Report each line of the data that has "cupcake" somewhere in it.

=== Section Start ===

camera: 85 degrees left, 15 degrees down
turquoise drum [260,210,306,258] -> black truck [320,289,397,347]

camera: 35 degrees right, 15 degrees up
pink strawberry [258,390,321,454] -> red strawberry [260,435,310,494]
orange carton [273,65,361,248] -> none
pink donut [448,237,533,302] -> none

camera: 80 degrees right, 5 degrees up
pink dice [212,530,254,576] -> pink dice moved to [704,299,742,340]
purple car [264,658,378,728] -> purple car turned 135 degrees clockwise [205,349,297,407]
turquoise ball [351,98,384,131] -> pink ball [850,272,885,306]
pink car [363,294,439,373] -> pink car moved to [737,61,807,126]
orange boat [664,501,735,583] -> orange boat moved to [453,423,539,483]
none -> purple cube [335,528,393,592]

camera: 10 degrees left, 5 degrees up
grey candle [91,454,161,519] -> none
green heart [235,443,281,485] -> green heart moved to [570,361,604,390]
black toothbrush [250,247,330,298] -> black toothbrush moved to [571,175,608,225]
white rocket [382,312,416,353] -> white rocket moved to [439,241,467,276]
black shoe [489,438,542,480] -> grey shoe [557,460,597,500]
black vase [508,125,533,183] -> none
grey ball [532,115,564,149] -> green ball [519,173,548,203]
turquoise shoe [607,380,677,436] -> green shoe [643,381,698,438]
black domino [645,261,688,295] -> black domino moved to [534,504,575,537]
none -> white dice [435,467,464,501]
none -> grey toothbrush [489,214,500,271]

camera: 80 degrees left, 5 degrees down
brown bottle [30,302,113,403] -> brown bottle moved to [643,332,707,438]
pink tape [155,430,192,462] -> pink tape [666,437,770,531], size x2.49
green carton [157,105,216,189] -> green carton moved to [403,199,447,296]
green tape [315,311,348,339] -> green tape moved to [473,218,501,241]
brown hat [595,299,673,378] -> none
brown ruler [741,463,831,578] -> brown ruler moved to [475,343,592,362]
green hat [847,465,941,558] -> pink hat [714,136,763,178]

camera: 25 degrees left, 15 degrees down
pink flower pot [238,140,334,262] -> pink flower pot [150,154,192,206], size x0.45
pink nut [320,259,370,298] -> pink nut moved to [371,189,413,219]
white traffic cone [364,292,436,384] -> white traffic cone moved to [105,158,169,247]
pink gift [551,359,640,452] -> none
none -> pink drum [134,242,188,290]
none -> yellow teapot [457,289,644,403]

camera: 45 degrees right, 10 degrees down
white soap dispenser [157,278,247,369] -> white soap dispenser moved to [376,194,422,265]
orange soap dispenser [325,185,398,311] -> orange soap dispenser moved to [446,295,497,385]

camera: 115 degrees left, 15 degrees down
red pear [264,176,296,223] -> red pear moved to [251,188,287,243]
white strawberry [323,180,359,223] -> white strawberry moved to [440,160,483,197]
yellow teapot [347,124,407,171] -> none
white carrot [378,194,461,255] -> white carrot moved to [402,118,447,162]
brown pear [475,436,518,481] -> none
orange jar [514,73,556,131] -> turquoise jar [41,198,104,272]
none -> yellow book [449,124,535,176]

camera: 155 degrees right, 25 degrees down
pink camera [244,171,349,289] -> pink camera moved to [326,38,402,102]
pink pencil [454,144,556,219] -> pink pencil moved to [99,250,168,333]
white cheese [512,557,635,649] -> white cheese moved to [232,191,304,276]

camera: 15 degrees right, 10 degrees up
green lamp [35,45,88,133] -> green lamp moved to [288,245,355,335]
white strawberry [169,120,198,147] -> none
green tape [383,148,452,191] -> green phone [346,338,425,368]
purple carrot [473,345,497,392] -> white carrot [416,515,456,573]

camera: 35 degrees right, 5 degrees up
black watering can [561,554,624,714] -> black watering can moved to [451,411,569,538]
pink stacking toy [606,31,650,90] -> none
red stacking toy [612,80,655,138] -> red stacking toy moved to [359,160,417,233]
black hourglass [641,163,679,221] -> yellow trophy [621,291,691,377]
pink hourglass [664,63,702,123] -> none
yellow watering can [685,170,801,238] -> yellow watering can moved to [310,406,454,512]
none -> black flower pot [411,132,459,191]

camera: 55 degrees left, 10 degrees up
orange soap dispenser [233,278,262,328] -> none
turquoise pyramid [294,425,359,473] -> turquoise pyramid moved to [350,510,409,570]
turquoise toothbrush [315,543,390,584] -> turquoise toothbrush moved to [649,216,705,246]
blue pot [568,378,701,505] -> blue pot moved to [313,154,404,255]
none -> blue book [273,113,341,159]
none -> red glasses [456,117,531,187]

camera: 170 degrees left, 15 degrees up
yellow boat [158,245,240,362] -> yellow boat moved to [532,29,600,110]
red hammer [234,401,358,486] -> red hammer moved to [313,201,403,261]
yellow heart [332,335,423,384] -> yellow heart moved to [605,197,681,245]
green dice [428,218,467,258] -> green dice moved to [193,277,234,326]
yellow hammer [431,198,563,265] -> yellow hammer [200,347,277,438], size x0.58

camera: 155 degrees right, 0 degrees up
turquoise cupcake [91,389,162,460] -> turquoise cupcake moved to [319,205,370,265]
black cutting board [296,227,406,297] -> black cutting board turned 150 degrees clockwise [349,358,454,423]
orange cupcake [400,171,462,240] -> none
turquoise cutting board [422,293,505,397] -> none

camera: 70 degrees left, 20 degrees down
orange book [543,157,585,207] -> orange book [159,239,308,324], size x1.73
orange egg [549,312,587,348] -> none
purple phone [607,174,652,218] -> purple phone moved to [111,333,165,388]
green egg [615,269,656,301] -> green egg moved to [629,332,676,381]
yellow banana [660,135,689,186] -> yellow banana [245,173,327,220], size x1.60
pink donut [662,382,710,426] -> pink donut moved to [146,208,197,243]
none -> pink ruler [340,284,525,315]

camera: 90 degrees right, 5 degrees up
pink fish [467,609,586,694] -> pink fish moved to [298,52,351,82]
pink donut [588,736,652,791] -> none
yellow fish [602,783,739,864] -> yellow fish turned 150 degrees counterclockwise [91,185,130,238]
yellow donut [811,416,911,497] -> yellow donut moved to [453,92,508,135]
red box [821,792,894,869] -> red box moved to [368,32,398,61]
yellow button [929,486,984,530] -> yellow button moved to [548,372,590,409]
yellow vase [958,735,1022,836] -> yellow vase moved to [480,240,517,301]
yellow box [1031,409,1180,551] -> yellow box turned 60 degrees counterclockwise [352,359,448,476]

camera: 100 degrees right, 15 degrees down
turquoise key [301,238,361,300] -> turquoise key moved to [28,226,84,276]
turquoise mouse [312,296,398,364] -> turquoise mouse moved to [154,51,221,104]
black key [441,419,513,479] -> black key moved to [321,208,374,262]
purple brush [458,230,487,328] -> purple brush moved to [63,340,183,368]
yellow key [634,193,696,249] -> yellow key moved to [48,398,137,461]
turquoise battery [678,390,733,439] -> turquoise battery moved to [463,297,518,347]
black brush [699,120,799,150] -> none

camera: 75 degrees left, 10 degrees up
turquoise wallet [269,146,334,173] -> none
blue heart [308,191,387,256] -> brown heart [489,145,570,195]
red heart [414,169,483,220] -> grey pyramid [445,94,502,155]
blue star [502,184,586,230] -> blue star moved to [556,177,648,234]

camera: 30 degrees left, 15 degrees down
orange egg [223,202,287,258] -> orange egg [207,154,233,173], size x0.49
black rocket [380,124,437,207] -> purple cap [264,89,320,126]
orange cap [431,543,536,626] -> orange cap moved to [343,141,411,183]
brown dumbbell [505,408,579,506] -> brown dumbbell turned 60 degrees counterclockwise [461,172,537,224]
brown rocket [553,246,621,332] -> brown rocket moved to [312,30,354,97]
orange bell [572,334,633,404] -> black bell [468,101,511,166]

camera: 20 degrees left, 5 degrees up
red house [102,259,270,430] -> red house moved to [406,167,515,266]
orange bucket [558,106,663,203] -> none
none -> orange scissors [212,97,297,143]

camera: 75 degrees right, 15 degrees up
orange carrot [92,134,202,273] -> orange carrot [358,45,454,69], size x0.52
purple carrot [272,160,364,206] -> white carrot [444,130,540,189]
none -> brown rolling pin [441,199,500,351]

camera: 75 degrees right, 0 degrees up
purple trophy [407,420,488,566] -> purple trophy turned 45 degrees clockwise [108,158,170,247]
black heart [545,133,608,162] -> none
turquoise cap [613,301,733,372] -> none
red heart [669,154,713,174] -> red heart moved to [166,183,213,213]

=== Section End ===

■ Solution
turquoise cupcake [91,389,162,460] -> turquoise cupcake moved to [319,205,370,265]
orange cupcake [400,171,462,240] -> none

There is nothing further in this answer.